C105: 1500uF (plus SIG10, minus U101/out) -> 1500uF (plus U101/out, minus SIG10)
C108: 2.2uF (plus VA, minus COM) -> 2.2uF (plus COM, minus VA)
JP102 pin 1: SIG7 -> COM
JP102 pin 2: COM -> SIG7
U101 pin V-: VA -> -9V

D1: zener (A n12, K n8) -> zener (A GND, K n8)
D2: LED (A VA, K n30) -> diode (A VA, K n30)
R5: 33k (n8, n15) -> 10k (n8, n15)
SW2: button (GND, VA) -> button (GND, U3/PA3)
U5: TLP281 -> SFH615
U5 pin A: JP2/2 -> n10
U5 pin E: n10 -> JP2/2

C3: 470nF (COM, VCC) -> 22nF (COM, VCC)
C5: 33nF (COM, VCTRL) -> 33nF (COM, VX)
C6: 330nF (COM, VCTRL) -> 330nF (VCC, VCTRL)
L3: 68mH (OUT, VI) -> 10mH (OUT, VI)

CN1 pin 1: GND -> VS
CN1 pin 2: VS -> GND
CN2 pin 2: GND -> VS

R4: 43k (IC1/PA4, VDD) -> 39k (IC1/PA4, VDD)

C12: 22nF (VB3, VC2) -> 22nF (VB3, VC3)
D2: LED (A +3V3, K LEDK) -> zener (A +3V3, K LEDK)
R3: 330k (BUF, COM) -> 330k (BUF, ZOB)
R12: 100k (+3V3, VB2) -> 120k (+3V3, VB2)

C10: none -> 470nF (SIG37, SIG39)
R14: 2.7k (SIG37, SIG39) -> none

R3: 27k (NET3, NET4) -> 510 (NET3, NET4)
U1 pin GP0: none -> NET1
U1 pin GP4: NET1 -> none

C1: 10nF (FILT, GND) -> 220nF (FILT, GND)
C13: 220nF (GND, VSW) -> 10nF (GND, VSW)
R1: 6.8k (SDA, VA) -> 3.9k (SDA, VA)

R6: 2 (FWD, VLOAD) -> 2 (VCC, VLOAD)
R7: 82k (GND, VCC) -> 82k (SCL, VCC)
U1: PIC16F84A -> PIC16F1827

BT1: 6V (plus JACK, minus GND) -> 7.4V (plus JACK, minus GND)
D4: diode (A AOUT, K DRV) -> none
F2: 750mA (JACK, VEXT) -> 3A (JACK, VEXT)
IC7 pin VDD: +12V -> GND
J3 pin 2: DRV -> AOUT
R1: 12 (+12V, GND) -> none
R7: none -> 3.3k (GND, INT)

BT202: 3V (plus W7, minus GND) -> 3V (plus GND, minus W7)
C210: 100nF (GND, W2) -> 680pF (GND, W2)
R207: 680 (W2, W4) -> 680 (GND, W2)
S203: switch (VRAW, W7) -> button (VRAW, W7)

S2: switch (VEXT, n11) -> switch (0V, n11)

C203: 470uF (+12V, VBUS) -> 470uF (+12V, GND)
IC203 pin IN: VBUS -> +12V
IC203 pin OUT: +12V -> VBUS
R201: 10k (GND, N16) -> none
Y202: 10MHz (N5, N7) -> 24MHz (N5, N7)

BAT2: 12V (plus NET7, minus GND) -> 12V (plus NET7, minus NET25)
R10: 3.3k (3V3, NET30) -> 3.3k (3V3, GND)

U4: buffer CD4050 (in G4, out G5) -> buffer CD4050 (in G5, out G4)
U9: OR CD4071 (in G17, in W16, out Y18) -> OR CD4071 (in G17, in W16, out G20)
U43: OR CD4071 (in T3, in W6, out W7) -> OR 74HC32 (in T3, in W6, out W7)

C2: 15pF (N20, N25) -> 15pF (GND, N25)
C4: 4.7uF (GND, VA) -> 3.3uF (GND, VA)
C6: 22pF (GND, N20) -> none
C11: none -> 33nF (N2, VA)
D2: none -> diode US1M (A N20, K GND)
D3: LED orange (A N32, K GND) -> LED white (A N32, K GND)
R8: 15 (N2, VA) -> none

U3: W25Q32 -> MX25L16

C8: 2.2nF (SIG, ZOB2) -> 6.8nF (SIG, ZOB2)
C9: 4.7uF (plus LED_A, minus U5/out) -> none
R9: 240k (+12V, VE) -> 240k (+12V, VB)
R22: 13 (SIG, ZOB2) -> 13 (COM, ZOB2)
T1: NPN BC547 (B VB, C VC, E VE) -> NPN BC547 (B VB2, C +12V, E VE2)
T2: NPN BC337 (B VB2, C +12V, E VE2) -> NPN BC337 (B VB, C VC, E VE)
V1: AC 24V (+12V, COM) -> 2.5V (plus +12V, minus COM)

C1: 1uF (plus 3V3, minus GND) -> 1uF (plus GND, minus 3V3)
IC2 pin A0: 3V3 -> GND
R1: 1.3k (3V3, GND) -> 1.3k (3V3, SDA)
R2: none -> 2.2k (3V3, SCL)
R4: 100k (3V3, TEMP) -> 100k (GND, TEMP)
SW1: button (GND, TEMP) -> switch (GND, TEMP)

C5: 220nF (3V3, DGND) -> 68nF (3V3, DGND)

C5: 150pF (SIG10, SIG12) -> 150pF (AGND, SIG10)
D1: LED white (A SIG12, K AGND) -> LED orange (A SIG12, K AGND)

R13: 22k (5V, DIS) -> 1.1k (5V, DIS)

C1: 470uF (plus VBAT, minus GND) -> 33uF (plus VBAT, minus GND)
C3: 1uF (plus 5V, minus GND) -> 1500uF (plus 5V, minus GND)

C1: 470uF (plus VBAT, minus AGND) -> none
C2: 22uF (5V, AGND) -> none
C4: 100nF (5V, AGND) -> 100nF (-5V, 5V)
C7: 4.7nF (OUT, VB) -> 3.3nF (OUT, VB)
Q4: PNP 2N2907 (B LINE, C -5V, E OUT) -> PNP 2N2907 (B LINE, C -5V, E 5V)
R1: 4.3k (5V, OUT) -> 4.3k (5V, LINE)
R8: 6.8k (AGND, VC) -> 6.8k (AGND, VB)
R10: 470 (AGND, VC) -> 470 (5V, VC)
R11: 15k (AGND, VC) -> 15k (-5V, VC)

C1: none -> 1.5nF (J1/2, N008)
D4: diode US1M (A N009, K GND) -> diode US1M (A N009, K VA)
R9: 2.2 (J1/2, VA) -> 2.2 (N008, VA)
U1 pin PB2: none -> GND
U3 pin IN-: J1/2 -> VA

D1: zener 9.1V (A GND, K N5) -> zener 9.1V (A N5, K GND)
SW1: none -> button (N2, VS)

....................

From the entries above, print the lines beginning at the one with "U9: OR CD4071" and stopping after the one with "D2: none -> diode US1M (A N20, K GND)", exactly as written and with nothing else.

• Solution to this exercise:
U9: OR CD4071 (in G17, in W16, out Y18) -> OR CD4071 (in G17, in W16, out G20)
U43: OR CD4071 (in T3, in W6, out W7) -> OR 74HC32 (in T3, in W6, out W7)

C2: 15pF (N20, N25) -> 15pF (GND, N25)
C4: 4.7uF (GND, VA) -> 3.3uF (GND, VA)
C6: 22pF (GND, N20) -> none
C11: none -> 33nF (N2, VA)
D2: none -> diode US1M (A N20, K GND)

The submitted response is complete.